GIVEN INFORMATION Start Marker
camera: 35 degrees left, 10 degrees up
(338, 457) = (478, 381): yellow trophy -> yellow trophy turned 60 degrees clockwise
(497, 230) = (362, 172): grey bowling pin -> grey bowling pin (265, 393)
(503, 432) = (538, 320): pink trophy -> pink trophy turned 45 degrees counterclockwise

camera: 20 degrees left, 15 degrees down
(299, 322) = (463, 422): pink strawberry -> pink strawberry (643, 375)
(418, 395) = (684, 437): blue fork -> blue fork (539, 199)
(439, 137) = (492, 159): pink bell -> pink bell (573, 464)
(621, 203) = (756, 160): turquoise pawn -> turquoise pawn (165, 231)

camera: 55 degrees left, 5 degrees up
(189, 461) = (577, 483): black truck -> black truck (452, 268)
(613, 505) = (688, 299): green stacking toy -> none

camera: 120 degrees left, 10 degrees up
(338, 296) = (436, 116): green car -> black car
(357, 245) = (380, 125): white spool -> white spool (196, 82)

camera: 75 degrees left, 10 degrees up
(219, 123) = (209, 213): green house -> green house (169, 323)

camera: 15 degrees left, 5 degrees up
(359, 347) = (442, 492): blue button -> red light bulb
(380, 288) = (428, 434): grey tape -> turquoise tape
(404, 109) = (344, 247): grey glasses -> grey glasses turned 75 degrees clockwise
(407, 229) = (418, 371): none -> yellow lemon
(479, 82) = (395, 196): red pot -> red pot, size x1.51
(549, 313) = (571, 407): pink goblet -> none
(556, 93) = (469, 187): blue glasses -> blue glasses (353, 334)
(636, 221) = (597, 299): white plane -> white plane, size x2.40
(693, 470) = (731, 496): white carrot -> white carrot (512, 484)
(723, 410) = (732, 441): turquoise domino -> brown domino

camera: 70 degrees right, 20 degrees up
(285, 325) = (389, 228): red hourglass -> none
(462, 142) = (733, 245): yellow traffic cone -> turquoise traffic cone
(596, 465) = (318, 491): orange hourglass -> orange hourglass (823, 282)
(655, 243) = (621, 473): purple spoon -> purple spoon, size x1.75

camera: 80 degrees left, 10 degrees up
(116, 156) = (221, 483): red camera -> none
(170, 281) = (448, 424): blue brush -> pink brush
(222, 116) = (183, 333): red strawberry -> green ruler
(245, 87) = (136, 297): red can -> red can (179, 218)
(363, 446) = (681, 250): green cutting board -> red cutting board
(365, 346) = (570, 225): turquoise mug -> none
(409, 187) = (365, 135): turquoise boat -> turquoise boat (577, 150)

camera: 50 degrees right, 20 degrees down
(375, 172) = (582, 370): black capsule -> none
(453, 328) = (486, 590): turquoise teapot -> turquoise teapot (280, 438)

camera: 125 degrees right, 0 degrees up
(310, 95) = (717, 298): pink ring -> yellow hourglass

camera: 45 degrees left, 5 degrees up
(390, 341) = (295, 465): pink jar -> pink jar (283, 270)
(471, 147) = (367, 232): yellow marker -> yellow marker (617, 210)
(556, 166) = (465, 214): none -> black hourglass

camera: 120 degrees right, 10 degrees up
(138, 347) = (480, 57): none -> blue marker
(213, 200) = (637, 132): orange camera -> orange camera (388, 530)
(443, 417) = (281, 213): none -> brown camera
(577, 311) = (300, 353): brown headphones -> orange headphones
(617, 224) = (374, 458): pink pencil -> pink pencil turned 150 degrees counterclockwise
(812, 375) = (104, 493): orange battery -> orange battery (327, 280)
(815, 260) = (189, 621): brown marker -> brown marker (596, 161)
GIVEN INFORMATION End Marker
Among the lines of the data above, find those with the word "right" and show them.

COMPLETED EXERCISE –
camera: 70 degrees right, 20 degrees up
camera: 50 degrees right, 20 degrees down
camera: 125 degrees right, 0 degrees up
camera: 120 degrees right, 10 degrees up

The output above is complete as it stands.